Data excerpts
++++++
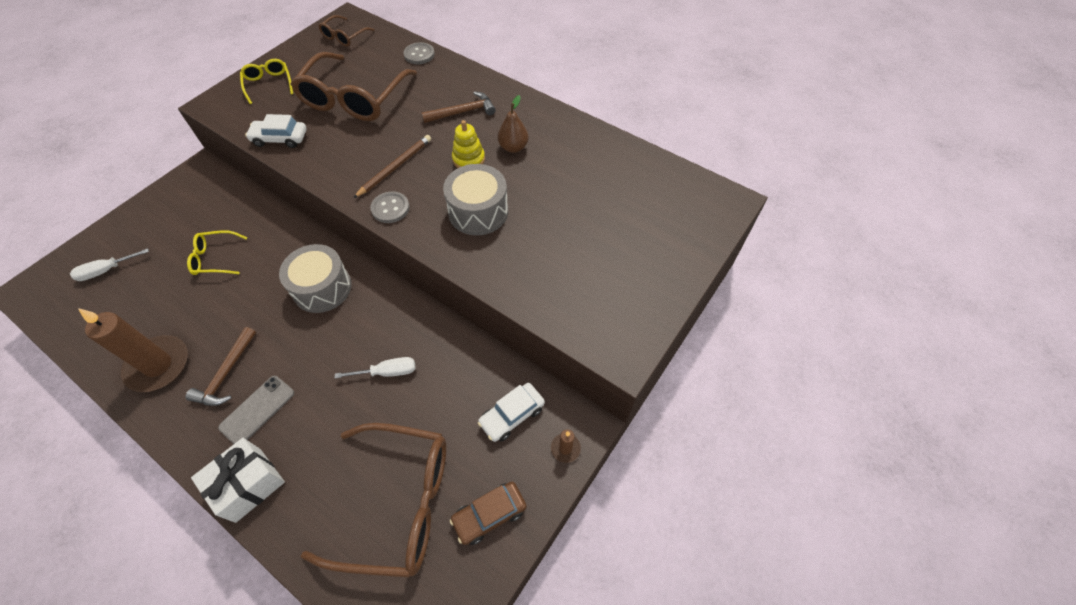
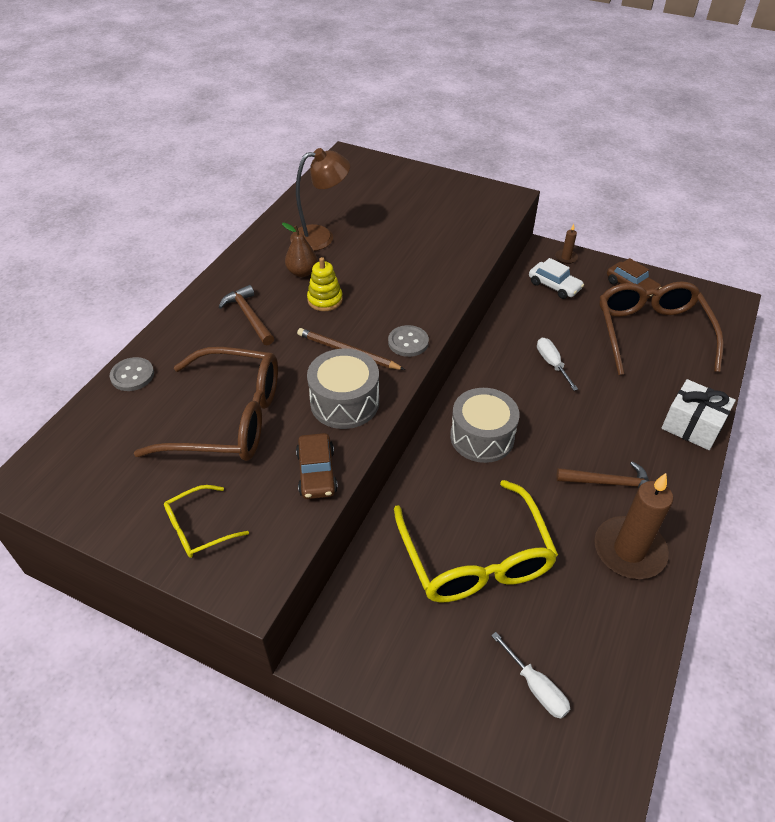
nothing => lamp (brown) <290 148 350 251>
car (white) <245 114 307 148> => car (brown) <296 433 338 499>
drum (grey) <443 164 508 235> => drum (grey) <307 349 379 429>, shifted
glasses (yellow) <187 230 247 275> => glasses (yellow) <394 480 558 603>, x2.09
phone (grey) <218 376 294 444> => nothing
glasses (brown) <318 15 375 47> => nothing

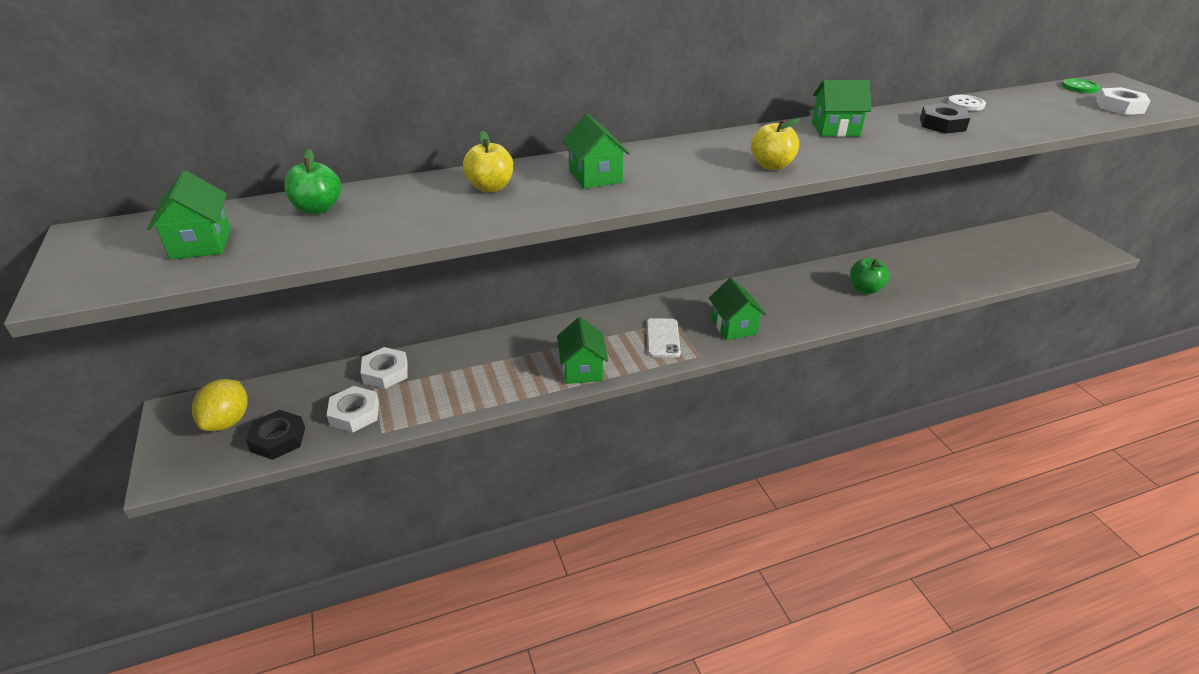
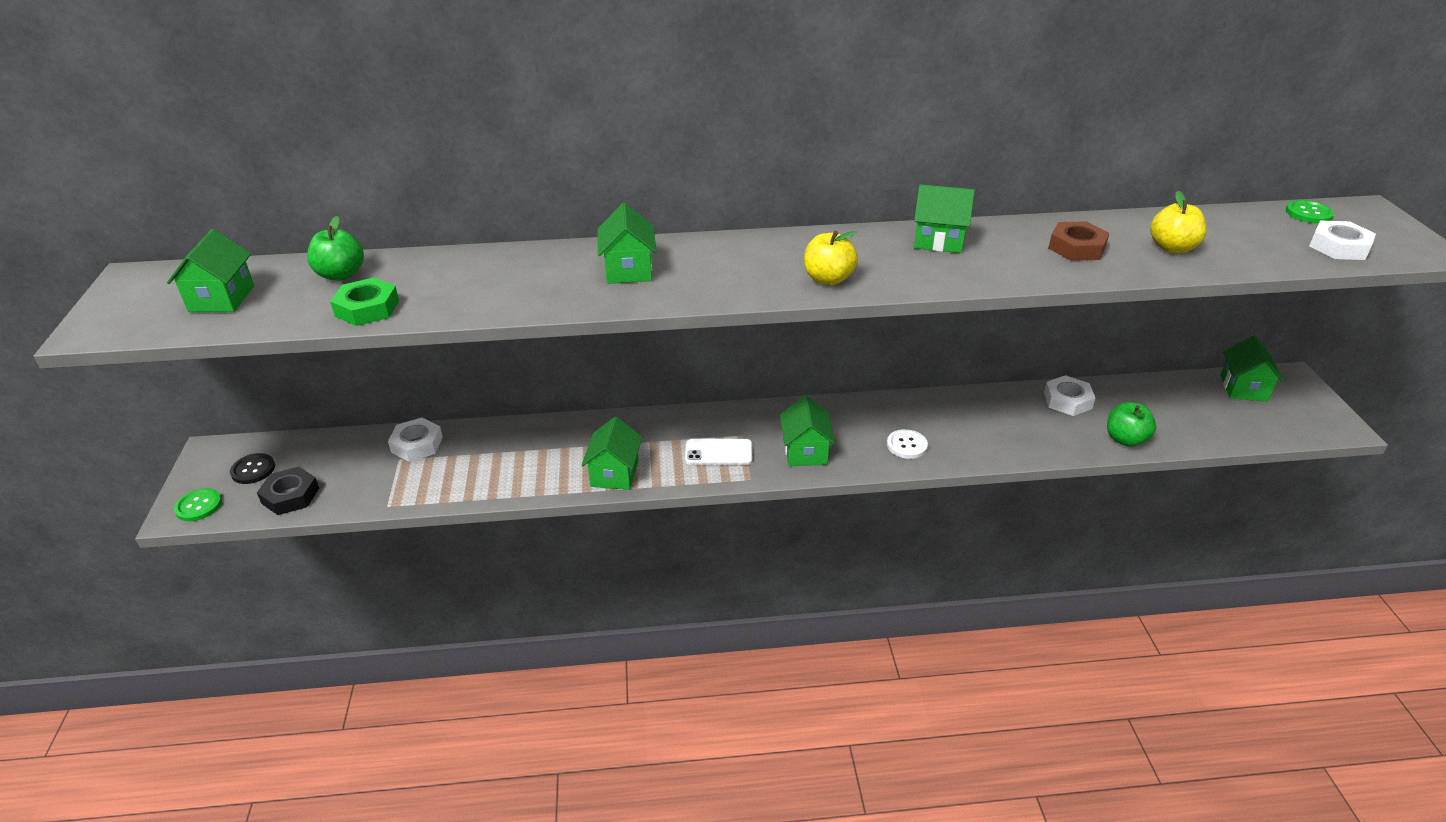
nothing => button (green) <174 488 222 521>
lemon (yellow) <192 379 248 431> => button (black) <230 453 275 484>
nothing => nut (green) <330 277 399 326>
phone (white) <646 318 681 357> => phone (white) <685 439 752 465>, 75 degrees clockwise
button (white) <948 95 986 111> => button (white) <887 429 928 459>, shifted
nut (white) <327 386 379 433> => nut (white) <1044 375 1095 416>, shifted
nut (black) <920 103 970 134> => nut (brown) <1048 222 1109 261>
apple (green) <850 258 889 294> => apple (green) <1107 402 1156 447>, shifted
apple (yellow) <463 131 513 193> => apple (yellow) <1150 191 1207 253>, shifted
nothing => house (green) <1220 336 1284 402>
++++++
Required action
Each line from the start of the entries above through the line with "phone (grey) <218 376 294 444> => nothing" should be duplicated exactly, leaving out the pictures.

Output for this task
nothing => lamp (brown) <290 148 350 251>
car (white) <245 114 307 148> => car (brown) <296 433 338 499>
drum (grey) <443 164 508 235> => drum (grey) <307 349 379 429>, shifted
glasses (yellow) <187 230 247 275> => glasses (yellow) <394 480 558 603>, x2.09
phone (grey) <218 376 294 444> => nothing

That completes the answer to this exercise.